• WHAT YOU WILL DO: Copy out exactly the lines from the one containing "yellow spinning top: 3 -> 2" through the end of the records, and no pictures.
*** DATA FOR ANALYSIS ***
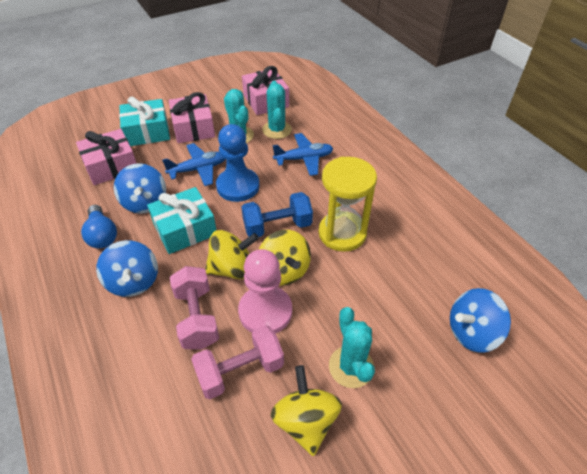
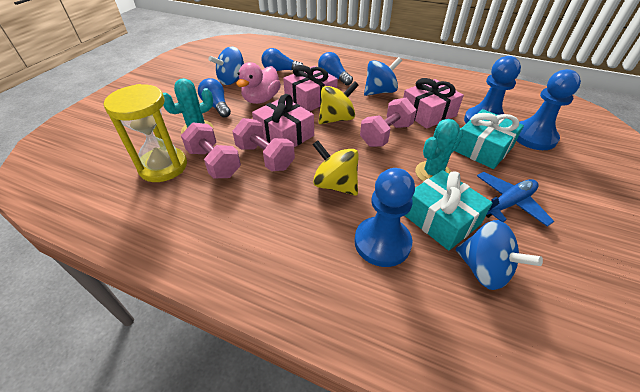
blue dumbbell: 1 -> 0
blue light bulb: 1 -> 3
blue pawn: 1 -> 3
blue plane: 2 -> 1
pink duck: 0 -> 1
pink dumbbell: 2 -> 3
pink pawn: 1 -> 0
turquoise cactus: 3 -> 2
yellow spinning top: 3 -> 2

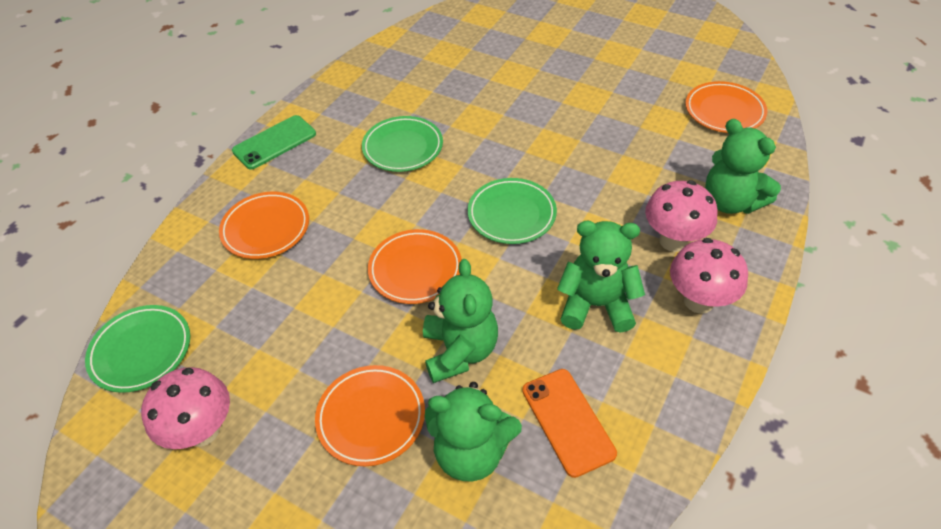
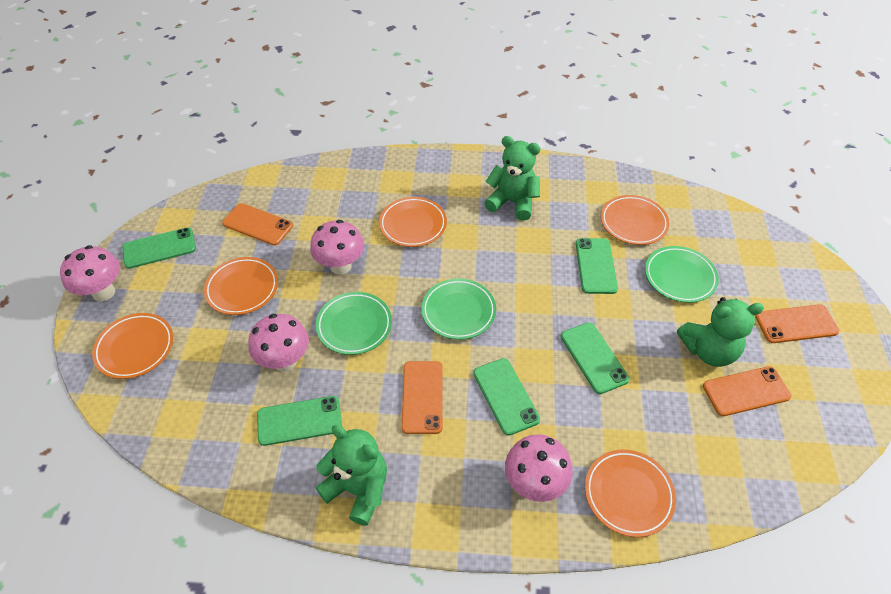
green phone: 1 -> 5
green teddy bear: 4 -> 3
orange phone: 1 -> 4
orange plate: 4 -> 5
pink mushroom: 3 -> 4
*** End of DATA FOR ANALYSIS ***
• RESPONSE AREA:
yellow spinning top: 3 -> 2

green phone: 1 -> 5
green teddy bear: 4 -> 3
orange phone: 1 -> 4
orange plate: 4 -> 5
pink mushroom: 3 -> 4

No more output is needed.